## DATA EXTRACT
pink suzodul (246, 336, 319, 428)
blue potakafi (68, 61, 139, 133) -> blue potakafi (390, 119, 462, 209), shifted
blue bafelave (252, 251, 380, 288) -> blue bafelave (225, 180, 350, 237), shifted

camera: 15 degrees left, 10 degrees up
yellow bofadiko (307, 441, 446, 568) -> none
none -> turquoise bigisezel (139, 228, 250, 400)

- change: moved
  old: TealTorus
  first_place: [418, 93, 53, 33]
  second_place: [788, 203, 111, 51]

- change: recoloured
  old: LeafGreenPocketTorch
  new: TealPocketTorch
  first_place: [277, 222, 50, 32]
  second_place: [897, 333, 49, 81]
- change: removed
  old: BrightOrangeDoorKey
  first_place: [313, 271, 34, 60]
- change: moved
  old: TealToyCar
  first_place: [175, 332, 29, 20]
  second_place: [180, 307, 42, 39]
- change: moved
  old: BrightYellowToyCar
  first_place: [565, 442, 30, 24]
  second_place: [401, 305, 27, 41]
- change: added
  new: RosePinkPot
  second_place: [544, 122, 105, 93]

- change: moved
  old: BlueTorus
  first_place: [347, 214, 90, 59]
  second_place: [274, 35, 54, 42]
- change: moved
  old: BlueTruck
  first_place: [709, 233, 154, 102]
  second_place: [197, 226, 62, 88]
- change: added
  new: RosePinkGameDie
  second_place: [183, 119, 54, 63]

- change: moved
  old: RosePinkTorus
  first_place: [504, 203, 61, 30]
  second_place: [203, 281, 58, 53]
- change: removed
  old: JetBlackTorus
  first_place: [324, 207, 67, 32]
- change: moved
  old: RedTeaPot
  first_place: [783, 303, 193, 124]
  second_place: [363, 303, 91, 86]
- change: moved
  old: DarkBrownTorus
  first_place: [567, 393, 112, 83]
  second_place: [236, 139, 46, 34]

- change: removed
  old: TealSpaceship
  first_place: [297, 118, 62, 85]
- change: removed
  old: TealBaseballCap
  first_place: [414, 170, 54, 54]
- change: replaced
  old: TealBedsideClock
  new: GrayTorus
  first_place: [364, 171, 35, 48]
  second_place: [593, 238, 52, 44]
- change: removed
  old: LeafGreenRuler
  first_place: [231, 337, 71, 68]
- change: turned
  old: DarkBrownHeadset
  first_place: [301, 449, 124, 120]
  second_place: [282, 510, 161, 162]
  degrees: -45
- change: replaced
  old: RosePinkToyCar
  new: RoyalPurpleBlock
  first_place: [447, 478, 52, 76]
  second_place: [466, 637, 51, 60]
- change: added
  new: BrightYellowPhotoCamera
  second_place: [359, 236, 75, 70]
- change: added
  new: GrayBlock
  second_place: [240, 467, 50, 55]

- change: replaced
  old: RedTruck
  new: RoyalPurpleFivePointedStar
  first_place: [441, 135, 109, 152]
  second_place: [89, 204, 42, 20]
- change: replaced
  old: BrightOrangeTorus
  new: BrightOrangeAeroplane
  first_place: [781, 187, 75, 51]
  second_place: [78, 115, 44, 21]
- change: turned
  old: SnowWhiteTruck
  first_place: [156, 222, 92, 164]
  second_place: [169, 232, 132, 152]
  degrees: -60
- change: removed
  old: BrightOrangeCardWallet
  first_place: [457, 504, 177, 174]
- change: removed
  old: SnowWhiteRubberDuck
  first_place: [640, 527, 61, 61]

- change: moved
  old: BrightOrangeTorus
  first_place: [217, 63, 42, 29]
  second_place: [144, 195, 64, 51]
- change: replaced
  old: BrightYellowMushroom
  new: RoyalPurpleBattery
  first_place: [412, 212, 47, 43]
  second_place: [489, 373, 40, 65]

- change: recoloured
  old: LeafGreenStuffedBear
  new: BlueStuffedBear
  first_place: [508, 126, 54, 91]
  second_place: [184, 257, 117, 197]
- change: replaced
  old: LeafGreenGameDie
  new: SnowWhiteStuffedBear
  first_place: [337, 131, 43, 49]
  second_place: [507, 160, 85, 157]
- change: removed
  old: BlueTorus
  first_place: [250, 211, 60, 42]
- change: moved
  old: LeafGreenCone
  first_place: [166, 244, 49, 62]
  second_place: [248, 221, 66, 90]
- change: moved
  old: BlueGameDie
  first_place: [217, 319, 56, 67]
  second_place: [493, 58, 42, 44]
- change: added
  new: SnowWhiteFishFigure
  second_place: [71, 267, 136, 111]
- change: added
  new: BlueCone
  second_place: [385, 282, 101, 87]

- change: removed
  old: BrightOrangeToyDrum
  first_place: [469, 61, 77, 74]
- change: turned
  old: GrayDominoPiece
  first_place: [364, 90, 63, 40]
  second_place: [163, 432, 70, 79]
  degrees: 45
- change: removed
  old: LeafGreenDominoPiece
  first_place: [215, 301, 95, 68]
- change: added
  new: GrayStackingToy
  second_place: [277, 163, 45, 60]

## PROBLEM DESCRIPTION
Quote verbatim the line containing "second_place: [163, 432, 70, 79]" and every line after it through the end of the records above.

## EXPECTED ANSWER
  second_place: [163, 432, 70, 79]
  degrees: 45
- change: removed
  old: LeafGreenDominoPiece
  first_place: [215, 301, 95, 68]
- change: added
  new: GrayStackingToy
  second_place: [277, 163, 45, 60]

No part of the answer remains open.